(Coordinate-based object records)
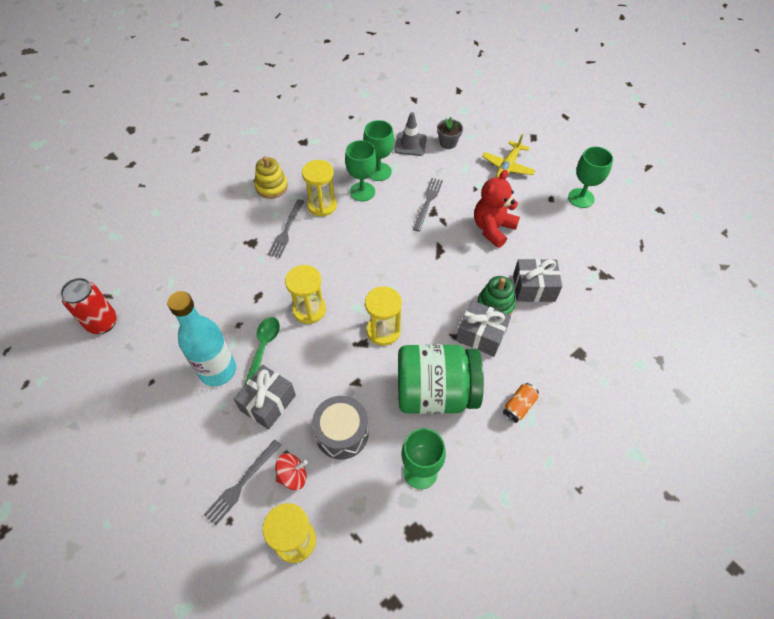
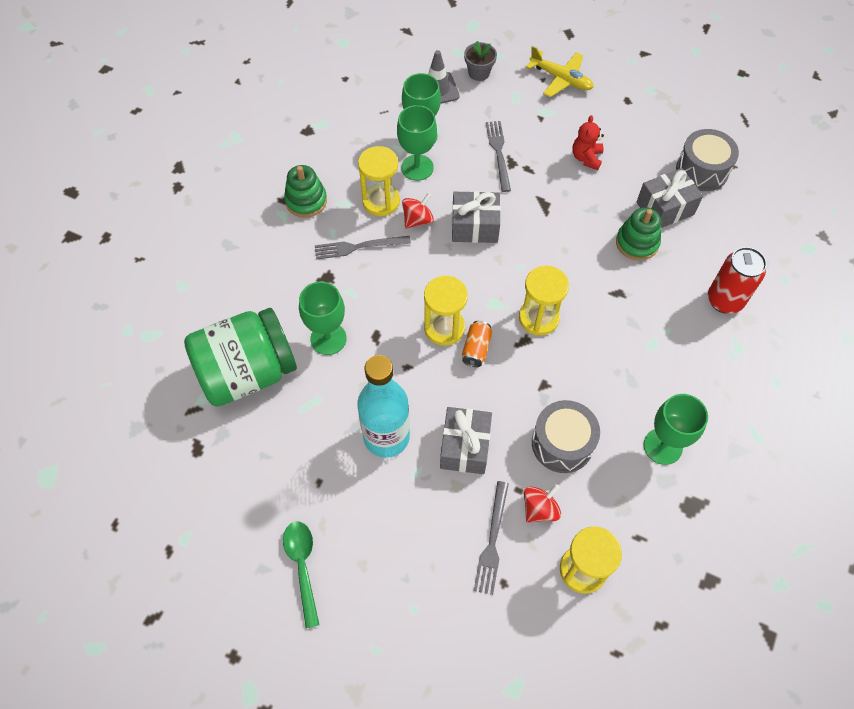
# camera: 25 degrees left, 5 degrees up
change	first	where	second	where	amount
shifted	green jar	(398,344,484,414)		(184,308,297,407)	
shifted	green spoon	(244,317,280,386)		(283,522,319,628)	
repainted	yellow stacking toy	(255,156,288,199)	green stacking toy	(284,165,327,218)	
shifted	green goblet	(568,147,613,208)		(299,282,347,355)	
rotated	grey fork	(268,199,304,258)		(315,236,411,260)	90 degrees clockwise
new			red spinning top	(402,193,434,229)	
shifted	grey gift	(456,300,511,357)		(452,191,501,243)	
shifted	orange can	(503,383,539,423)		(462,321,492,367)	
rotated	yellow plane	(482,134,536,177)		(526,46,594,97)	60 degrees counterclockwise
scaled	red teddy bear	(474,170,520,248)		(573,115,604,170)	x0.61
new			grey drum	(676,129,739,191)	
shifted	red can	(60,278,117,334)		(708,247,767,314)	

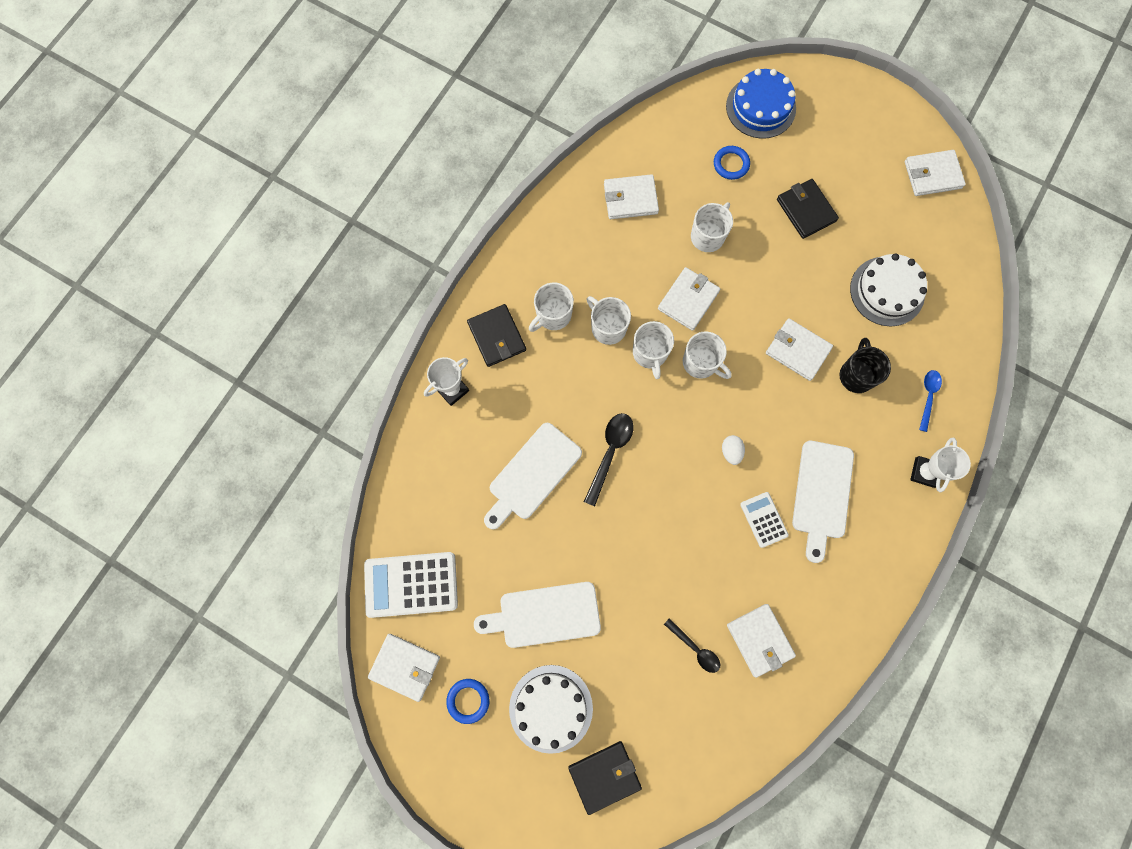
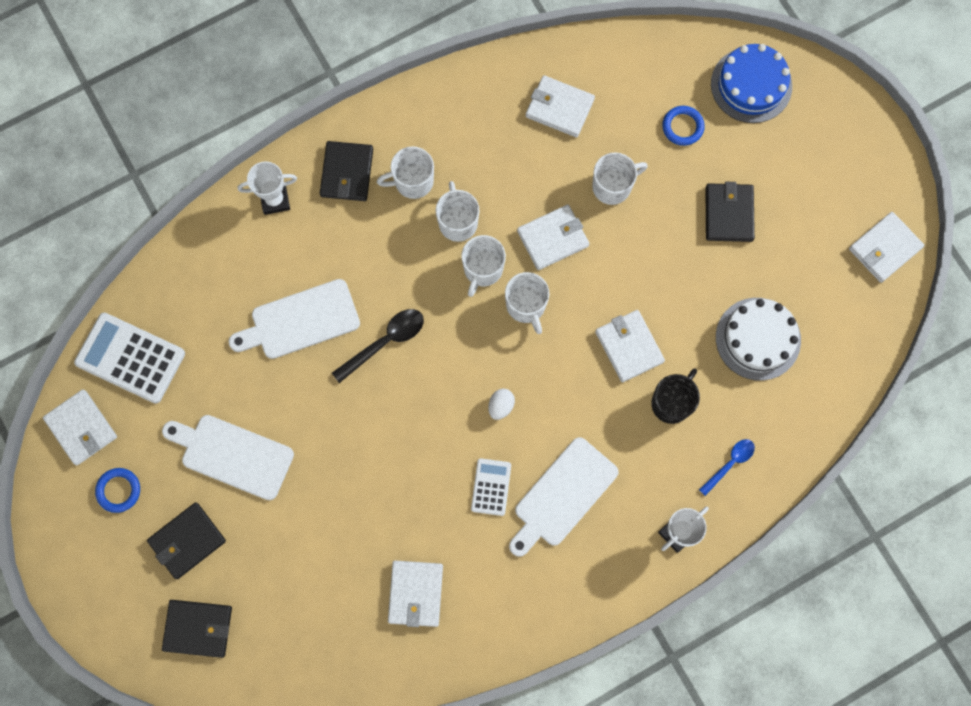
# camera: 30 degrees right, 0 degrees up
change	first	where	second	where	amount
swapped	white cake	(509,665,593,754)	black wallet	(147,502,226,579)	
rotated	white wallet	(905,150,966,196)		(849,212,924,283)	60 degrees counterclockwise
gone	black spoon	(664,618,720,673)			

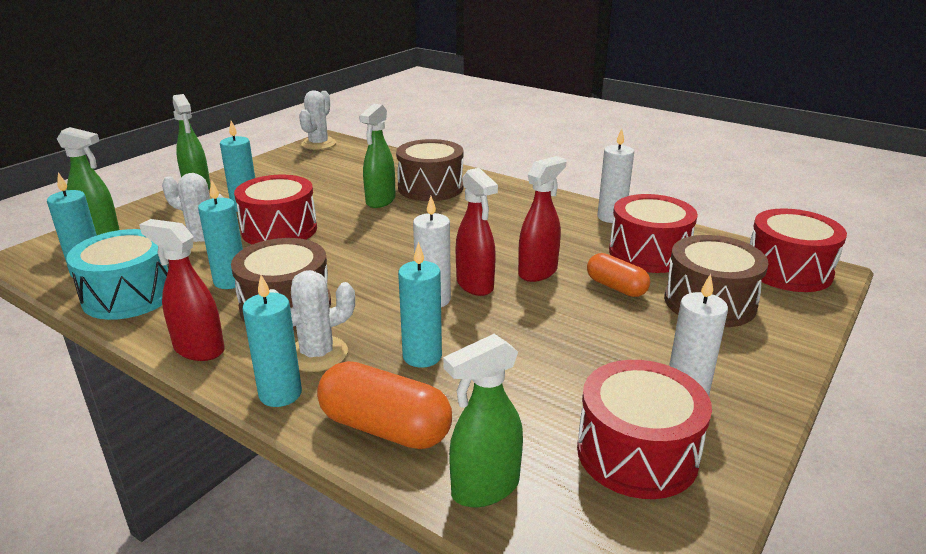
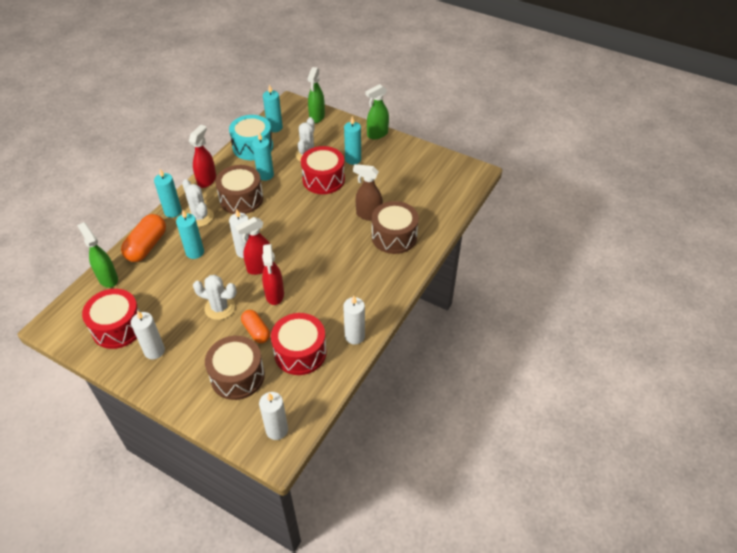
# camera: 85 degrees right, 20 degrees up
change	first	where	second	where	amount
shifted	white cactus	(299,91,336,150)		(193,275,237,320)	
rotated	orange capsule	(587,253,650,297)		(241,310,270,343)	75 degrees counterclockwise
swapped	red drum	(750,208,847,292)	white candle	(259,392,288,440)	
rotated	red spray bottle	(518,156,566,282)		(262,244,284,305)	45 degrees clockwise
repainted	green spray bottle	(359,104,396,208)	brown spray bottle	(353,164,383,221)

ACTIVITY =>
The answer should be one number, namely how many lines of the entries above include the string "grey".

EXERCISE ANSWER =>
3